▶ Problem requirements
Start at the top and transcribe every record through the final line exactly.

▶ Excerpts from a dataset
========

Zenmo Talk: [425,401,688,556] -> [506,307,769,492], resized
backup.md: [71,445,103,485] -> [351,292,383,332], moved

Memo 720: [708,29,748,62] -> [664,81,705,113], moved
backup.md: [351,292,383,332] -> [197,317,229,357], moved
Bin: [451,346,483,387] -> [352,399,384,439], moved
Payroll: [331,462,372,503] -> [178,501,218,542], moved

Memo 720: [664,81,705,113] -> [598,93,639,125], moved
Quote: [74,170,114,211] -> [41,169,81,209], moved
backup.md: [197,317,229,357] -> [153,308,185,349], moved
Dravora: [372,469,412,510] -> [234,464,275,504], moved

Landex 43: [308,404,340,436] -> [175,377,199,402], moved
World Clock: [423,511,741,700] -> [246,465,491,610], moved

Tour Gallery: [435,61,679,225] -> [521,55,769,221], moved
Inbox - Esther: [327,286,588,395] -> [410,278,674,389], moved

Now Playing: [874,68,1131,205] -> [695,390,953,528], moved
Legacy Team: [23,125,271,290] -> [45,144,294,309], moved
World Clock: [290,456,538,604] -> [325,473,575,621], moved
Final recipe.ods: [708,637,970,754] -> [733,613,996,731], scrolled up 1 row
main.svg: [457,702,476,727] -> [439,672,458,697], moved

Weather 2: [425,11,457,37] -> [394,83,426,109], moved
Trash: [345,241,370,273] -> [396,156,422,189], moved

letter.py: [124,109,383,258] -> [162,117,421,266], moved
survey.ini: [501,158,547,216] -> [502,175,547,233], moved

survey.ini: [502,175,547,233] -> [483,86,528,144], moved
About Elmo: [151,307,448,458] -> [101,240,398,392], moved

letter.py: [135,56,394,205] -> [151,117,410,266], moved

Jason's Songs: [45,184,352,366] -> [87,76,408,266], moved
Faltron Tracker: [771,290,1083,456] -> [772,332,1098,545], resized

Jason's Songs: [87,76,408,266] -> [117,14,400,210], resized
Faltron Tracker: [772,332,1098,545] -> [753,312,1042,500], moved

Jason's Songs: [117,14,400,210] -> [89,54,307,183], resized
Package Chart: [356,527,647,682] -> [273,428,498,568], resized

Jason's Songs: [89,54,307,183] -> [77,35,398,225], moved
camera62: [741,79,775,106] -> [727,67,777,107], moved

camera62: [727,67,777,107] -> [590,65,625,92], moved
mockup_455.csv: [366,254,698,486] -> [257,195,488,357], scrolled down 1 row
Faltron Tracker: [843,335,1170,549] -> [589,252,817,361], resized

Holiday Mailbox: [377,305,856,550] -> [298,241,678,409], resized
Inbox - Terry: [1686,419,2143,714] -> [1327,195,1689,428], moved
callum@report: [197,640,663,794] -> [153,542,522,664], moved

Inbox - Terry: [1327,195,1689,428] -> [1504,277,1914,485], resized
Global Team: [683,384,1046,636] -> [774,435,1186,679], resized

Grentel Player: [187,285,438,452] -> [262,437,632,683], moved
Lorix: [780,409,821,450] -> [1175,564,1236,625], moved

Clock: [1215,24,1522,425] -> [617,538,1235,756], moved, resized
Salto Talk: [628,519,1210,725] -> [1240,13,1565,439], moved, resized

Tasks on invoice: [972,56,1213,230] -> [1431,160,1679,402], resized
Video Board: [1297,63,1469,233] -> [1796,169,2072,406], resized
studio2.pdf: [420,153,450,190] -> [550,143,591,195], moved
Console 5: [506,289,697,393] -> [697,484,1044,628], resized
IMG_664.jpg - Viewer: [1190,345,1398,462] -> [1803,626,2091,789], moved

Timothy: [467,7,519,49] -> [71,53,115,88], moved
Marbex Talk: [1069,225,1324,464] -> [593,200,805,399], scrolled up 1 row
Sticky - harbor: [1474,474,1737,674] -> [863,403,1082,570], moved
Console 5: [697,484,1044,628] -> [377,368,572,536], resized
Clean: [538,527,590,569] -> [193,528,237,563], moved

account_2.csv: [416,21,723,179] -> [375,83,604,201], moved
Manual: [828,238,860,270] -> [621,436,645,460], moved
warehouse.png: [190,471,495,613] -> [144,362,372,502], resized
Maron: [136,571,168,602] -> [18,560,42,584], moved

========

▶ Exercise output
Zenmo Talk: [425,401,688,556] -> [506,307,769,492], resized
backup.md: [71,445,103,485] -> [351,292,383,332], moved

Memo 720: [708,29,748,62] -> [664,81,705,113], moved
backup.md: [351,292,383,332] -> [197,317,229,357], moved
Bin: [451,346,483,387] -> [352,399,384,439], moved
Payroll: [331,462,372,503] -> [178,501,218,542], moved

Memo 720: [664,81,705,113] -> [598,93,639,125], moved
Quote: [74,170,114,211] -> [41,169,81,209], moved
backup.md: [197,317,229,357] -> [153,308,185,349], moved
Dravora: [372,469,412,510] -> [234,464,275,504], moved

Landex 43: [308,404,340,436] -> [175,377,199,402], moved
World Clock: [423,511,741,700] -> [246,465,491,610], moved

Tour Gallery: [435,61,679,225] -> [521,55,769,221], moved
Inbox - Esther: [327,286,588,395] -> [410,278,674,389], moved

Now Playing: [874,68,1131,205] -> [695,390,953,528], moved
Legacy Team: [23,125,271,290] -> [45,144,294,309], moved
World Clock: [290,456,538,604] -> [325,473,575,621], moved
Final recipe.ods: [708,637,970,754] -> [733,613,996,731], scrolled up 1 row
main.svg: [457,702,476,727] -> [439,672,458,697], moved

Weather 2: [425,11,457,37] -> [394,83,426,109], moved
Trash: [345,241,370,273] -> [396,156,422,189], moved

letter.py: [124,109,383,258] -> [162,117,421,266], moved
survey.ini: [501,158,547,216] -> [502,175,547,233], moved

survey.ini: [502,175,547,233] -> [483,86,528,144], moved
About Elmo: [151,307,448,458] -> [101,240,398,392], moved

letter.py: [135,56,394,205] -> [151,117,410,266], moved

Jason's Songs: [45,184,352,366] -> [87,76,408,266], moved
Faltron Tracker: [771,290,1083,456] -> [772,332,1098,545], resized

Jason's Songs: [87,76,408,266] -> [117,14,400,210], resized
Faltron Tracker: [772,332,1098,545] -> [753,312,1042,500], moved

Jason's Songs: [117,14,400,210] -> [89,54,307,183], resized
Package Chart: [356,527,647,682] -> [273,428,498,568], resized

Jason's Songs: [89,54,307,183] -> [77,35,398,225], moved
camera62: [741,79,775,106] -> [727,67,777,107], moved

camera62: [727,67,777,107] -> [590,65,625,92], moved
mockup_455.csv: [366,254,698,486] -> [257,195,488,357], scrolled down 1 row
Faltron Tracker: [843,335,1170,549] -> [589,252,817,361], resized

Holiday Mailbox: [377,305,856,550] -> [298,241,678,409], resized
Inbox - Terry: [1686,419,2143,714] -> [1327,195,1689,428], moved
callum@report: [197,640,663,794] -> [153,542,522,664], moved

Inbox - Terry: [1327,195,1689,428] -> [1504,277,1914,485], resized
Global Team: [683,384,1046,636] -> [774,435,1186,679], resized

Grentel Player: [187,285,438,452] -> [262,437,632,683], moved
Lorix: [780,409,821,450] -> [1175,564,1236,625], moved

Clock: [1215,24,1522,425] -> [617,538,1235,756], moved, resized
Salto Talk: [628,519,1210,725] -> [1240,13,1565,439], moved, resized

Tasks on invoice: [972,56,1213,230] -> [1431,160,1679,402], resized
Video Board: [1297,63,1469,233] -> [1796,169,2072,406], resized
studio2.pdf: [420,153,450,190] -> [550,143,591,195], moved
Console 5: [506,289,697,393] -> [697,484,1044,628], resized
IMG_664.jpg - Viewer: [1190,345,1398,462] -> [1803,626,2091,789], moved

Timothy: [467,7,519,49] -> [71,53,115,88], moved
Marbex Talk: [1069,225,1324,464] -> [593,200,805,399], scrolled up 1 row
Sticky - harbor: [1474,474,1737,674] -> [863,403,1082,570], moved
Console 5: [697,484,1044,628] -> [377,368,572,536], resized
Clean: [538,527,590,569] -> [193,528,237,563], moved

account_2.csv: [416,21,723,179] -> [375,83,604,201], moved
Manual: [828,238,860,270] -> [621,436,645,460], moved
warehouse.png: [190,471,495,613] -> [144,362,372,502], resized
Maron: [136,571,168,602] -> [18,560,42,584], moved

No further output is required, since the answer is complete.